* **WHAT TO PRODUCE**
The response should be the lines of the data, starting at the first and ending at the one that contains "U3 pin OUT: +3V3 -> U3/ADJ", copied without change.

_ _ _ _ _ _ _

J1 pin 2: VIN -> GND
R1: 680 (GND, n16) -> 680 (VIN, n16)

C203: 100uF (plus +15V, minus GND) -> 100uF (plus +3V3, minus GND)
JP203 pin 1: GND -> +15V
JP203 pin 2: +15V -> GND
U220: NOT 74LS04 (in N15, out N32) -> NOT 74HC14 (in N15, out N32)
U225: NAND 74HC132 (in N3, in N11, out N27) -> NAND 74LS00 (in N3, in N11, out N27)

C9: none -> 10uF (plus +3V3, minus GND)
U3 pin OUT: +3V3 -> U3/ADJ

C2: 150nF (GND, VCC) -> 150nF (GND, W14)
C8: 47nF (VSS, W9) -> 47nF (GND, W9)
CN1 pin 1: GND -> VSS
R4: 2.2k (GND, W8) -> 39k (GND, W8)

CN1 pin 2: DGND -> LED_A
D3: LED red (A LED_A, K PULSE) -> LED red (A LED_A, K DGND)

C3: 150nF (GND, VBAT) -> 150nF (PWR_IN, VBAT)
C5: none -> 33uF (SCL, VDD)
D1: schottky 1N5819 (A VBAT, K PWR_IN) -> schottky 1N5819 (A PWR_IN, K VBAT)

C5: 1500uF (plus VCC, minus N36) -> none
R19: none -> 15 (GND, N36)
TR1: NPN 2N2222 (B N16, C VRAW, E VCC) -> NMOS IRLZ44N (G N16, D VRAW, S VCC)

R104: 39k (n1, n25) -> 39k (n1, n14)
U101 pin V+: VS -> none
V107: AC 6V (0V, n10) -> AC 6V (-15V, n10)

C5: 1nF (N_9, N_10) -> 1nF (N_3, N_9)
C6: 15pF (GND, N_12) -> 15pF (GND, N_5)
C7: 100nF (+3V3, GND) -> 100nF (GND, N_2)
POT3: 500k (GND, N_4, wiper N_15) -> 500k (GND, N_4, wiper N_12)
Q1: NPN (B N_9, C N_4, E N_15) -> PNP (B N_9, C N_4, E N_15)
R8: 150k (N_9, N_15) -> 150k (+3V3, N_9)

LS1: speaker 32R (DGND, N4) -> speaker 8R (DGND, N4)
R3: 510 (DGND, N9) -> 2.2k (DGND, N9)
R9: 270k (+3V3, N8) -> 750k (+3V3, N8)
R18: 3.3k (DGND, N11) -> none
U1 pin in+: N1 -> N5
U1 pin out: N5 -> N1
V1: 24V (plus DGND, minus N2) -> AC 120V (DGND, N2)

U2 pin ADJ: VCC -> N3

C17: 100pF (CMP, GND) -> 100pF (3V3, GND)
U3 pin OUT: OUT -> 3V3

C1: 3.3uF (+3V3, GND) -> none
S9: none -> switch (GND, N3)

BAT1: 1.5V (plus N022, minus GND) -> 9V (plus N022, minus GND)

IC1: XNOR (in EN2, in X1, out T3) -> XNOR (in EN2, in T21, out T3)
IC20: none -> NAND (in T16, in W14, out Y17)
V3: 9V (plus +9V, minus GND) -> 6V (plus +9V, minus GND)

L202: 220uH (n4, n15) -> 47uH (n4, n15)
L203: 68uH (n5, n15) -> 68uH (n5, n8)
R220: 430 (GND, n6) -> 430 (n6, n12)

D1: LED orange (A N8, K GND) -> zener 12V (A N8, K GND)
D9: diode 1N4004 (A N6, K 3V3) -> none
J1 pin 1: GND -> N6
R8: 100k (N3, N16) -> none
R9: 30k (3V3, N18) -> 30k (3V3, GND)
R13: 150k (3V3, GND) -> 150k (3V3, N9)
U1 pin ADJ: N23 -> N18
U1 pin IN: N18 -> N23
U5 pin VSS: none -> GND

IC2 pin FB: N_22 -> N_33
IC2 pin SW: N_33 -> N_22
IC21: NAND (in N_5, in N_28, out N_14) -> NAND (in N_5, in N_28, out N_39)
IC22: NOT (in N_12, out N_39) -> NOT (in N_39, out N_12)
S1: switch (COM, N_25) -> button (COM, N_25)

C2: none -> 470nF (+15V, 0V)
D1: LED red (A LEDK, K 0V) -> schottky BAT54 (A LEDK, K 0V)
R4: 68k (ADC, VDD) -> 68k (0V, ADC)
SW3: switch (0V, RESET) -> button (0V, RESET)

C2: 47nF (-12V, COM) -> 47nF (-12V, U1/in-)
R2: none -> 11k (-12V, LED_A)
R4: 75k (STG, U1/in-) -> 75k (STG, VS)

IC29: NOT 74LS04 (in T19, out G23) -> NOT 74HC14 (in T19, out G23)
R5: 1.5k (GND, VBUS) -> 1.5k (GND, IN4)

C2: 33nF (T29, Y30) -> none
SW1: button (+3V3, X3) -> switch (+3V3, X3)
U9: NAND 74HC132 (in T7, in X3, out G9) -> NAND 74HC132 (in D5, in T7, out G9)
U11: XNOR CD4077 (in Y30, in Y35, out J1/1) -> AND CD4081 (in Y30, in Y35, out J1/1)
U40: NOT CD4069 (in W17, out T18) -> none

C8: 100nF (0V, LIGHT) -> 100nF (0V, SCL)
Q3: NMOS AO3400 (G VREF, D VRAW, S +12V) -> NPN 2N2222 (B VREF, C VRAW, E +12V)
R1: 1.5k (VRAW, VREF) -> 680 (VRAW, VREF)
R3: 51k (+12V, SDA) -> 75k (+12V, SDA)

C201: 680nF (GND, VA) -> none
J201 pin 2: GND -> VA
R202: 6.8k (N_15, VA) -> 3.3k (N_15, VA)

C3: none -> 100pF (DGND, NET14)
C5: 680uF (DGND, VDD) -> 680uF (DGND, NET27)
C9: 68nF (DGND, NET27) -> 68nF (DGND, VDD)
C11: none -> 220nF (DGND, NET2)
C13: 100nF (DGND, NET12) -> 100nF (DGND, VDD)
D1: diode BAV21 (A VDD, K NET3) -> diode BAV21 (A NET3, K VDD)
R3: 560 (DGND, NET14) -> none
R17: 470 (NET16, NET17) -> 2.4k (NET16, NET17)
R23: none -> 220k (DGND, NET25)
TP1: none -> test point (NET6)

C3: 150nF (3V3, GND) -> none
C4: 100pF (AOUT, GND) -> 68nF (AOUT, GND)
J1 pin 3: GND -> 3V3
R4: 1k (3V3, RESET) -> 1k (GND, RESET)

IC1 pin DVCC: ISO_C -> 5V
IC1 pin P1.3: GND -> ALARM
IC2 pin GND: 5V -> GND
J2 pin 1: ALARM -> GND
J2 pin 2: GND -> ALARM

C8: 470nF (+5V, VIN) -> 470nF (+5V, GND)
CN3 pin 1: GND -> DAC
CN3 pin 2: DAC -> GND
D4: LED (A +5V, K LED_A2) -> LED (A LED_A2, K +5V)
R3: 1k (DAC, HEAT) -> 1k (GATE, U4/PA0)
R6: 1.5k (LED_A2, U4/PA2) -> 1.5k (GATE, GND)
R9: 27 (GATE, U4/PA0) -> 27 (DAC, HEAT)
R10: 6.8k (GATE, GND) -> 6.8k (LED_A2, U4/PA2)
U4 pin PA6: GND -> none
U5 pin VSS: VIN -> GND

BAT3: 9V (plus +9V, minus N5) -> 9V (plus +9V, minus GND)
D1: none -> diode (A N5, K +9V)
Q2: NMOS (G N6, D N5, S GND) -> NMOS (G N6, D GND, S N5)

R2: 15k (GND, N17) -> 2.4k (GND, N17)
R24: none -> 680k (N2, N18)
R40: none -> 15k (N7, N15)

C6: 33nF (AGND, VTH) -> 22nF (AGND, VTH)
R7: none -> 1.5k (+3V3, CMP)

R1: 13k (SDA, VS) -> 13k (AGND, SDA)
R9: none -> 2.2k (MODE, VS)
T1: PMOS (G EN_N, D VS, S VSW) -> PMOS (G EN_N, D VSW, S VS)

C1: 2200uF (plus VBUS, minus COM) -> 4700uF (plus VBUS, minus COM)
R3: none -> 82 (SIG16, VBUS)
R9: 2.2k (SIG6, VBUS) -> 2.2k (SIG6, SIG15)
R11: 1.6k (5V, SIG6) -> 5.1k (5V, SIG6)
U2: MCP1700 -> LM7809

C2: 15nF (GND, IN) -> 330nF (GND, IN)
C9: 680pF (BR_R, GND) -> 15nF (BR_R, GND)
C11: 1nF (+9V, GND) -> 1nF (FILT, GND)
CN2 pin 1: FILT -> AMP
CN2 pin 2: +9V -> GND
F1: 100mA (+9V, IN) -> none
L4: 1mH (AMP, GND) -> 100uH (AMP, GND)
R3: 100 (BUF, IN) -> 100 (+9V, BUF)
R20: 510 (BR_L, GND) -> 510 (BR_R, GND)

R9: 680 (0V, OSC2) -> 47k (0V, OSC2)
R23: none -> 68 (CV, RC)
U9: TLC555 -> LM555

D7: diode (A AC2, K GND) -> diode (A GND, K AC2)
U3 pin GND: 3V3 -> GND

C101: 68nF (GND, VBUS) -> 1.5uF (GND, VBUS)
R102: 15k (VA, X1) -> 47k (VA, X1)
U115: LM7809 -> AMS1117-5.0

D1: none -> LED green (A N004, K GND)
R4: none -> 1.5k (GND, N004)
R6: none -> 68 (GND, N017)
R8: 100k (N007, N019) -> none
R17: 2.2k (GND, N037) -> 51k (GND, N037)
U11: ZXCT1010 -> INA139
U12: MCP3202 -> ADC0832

_ _ _ _ _ _ _

* **TASK ANSWER**
J1 pin 2: VIN -> GND
R1: 680 (GND, n16) -> 680 (VIN, n16)

C203: 100uF (plus +15V, minus GND) -> 100uF (plus +3V3, minus GND)
JP203 pin 1: GND -> +15V
JP203 pin 2: +15V -> GND
U220: NOT 74LS04 (in N15, out N32) -> NOT 74HC14 (in N15, out N32)
U225: NAND 74HC132 (in N3, in N11, out N27) -> NAND 74LS00 (in N3, in N11, out N27)

C9: none -> 10uF (plus +3V3, minus GND)
U3 pin OUT: +3V3 -> U3/ADJ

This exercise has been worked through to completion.